• **Supplied material**:

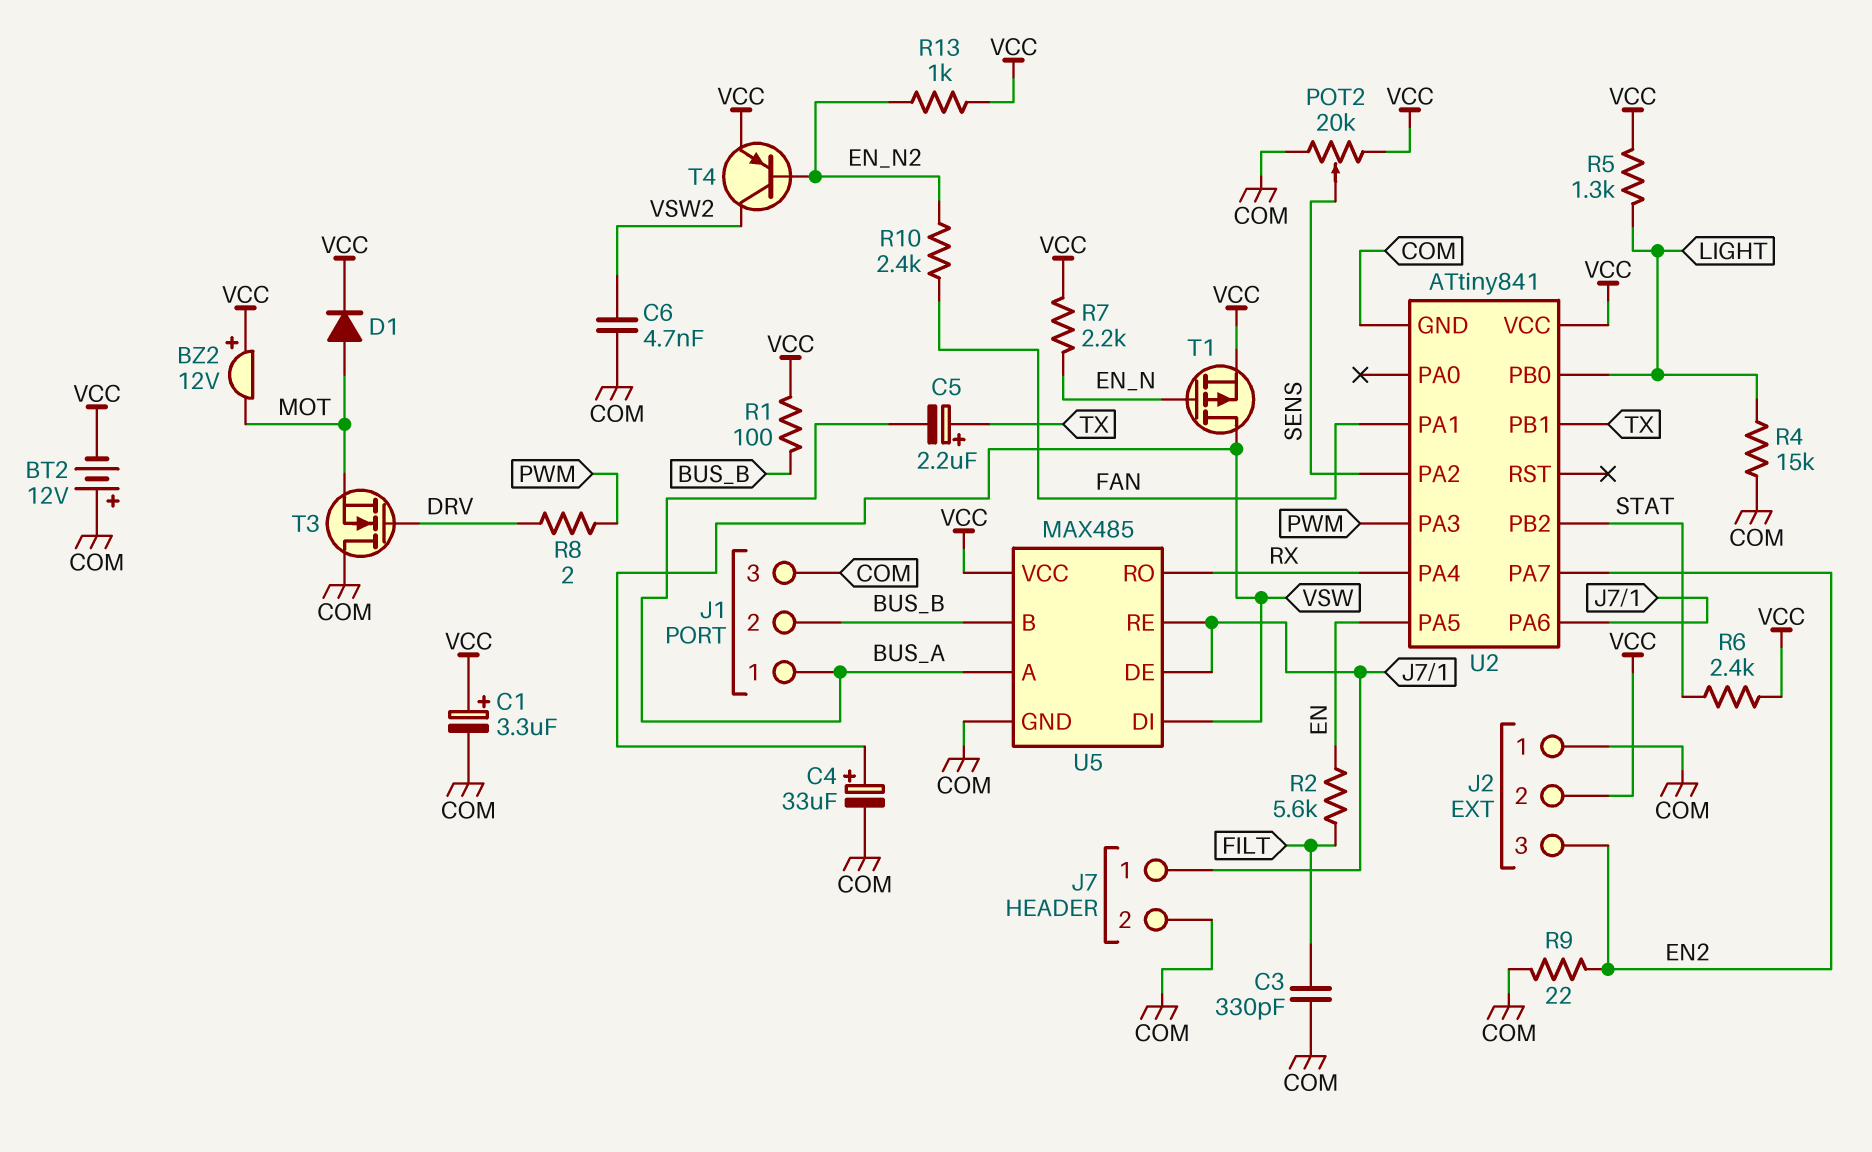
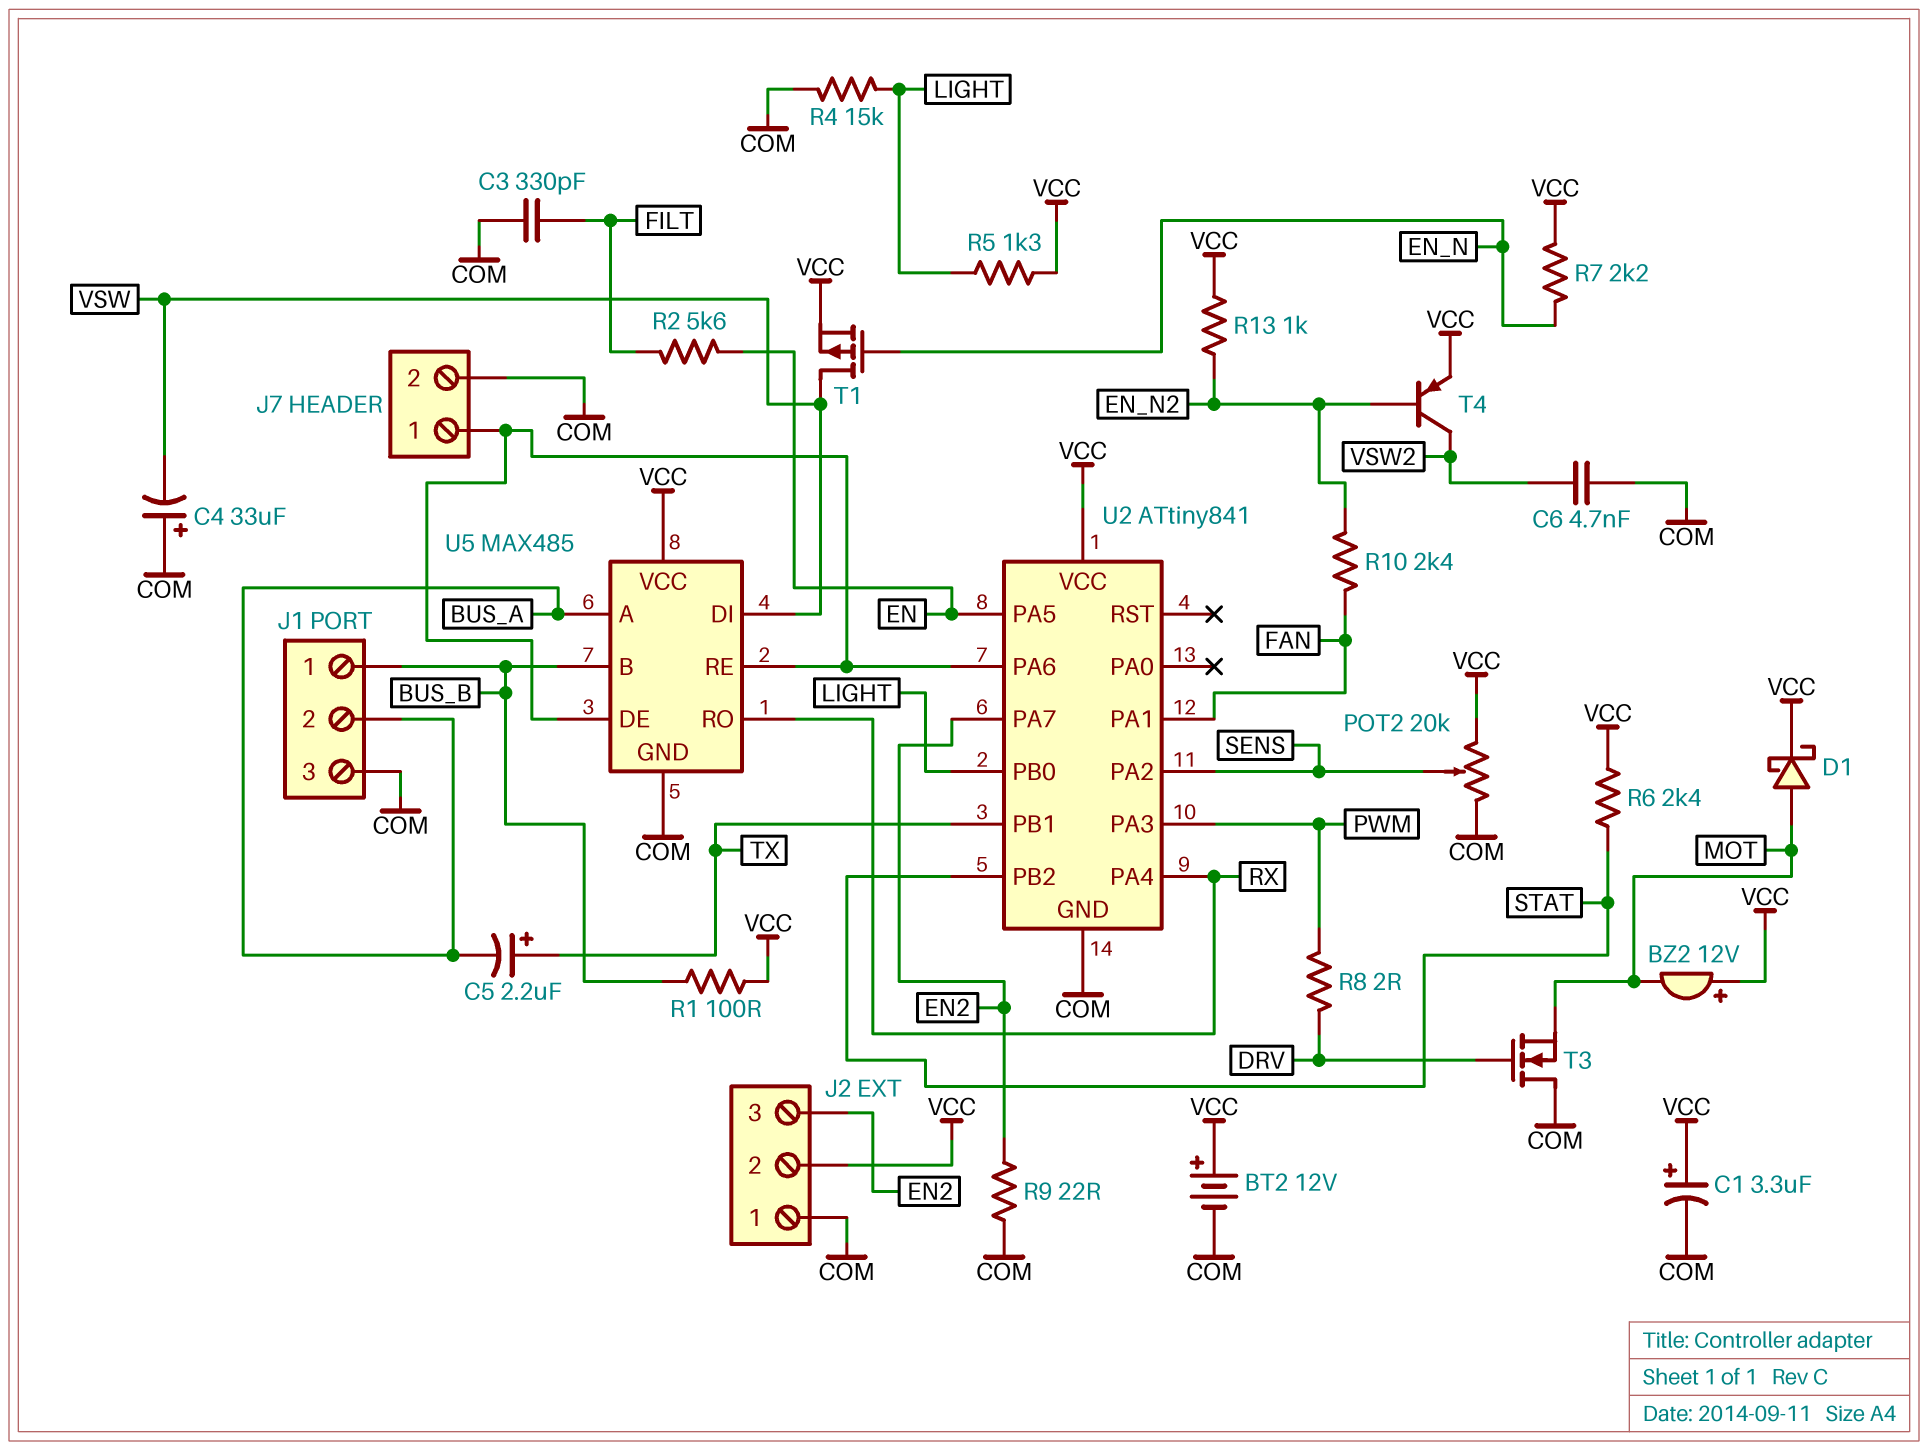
BT2: 12V (plus COM, minus VCC) -> 12V (plus VCC, minus COM)
C4: 33uF (plus VSW, minus COM) -> 33uF (plus COM, minus VSW)
D1: diode (A MOT, K VCC) -> schottky (A MOT, K VCC)
J1 pin 1: BUS_A -> BUS_B
J1 pin 2: BUS_B -> BUS_A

• **What to produce**: Among the lines above, find those carrying the word "minus" and copy them out.

• **Response for this exercise**:
BT2: 12V (plus COM, minus VCC) -> 12V (plus VCC, minus COM)
C4: 33uF (plus VSW, minus COM) -> 33uF (plus COM, minus VSW)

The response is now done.